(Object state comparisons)
= = =

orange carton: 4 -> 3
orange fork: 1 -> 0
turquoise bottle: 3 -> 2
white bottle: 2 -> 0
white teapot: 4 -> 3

= = =

Lines in the data that hold "bottle" must be located and copied.

turquoise bottle: 3 -> 2
white bottle: 2 -> 0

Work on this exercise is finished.